● What you should do
The answer must consist of every line from the data that holds "VBUS".

-------- Data for review --------

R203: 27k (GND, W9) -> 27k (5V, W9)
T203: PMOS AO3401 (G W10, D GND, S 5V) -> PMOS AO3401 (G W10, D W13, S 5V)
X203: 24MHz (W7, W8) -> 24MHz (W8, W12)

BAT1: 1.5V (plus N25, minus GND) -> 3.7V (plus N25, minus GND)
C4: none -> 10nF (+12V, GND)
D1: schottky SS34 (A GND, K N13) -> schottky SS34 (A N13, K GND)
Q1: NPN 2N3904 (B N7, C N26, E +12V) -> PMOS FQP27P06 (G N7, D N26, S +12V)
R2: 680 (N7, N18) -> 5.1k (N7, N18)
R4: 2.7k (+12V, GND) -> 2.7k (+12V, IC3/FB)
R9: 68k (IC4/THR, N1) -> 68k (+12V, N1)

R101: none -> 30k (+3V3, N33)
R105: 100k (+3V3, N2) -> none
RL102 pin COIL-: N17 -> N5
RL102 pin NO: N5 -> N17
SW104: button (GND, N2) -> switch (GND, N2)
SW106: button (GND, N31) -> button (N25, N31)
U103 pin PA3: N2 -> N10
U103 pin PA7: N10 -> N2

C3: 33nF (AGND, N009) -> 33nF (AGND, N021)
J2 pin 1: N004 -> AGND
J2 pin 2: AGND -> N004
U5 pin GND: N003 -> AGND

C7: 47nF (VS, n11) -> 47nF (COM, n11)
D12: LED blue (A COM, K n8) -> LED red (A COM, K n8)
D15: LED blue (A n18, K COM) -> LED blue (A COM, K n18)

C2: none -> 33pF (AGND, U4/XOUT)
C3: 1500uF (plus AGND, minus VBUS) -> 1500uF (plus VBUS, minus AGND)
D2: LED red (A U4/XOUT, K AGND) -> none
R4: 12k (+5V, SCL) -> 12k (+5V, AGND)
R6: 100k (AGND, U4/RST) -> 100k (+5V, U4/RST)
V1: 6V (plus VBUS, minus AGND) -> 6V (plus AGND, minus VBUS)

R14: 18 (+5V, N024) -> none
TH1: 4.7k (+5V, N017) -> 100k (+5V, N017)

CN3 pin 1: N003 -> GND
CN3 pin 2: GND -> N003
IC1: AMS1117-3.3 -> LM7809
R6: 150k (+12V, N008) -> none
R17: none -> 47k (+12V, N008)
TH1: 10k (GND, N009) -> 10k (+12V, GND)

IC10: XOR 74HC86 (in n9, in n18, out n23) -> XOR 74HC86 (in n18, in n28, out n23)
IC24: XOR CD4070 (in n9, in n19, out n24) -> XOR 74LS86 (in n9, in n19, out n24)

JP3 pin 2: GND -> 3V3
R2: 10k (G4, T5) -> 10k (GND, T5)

--------

● Result of this task
C3: 1500uF (plus AGND, minus VBUS) -> 1500uF (plus VBUS, minus AGND)
V1: 6V (plus VBUS, minus AGND) -> 6V (plus AGND, minus VBUS)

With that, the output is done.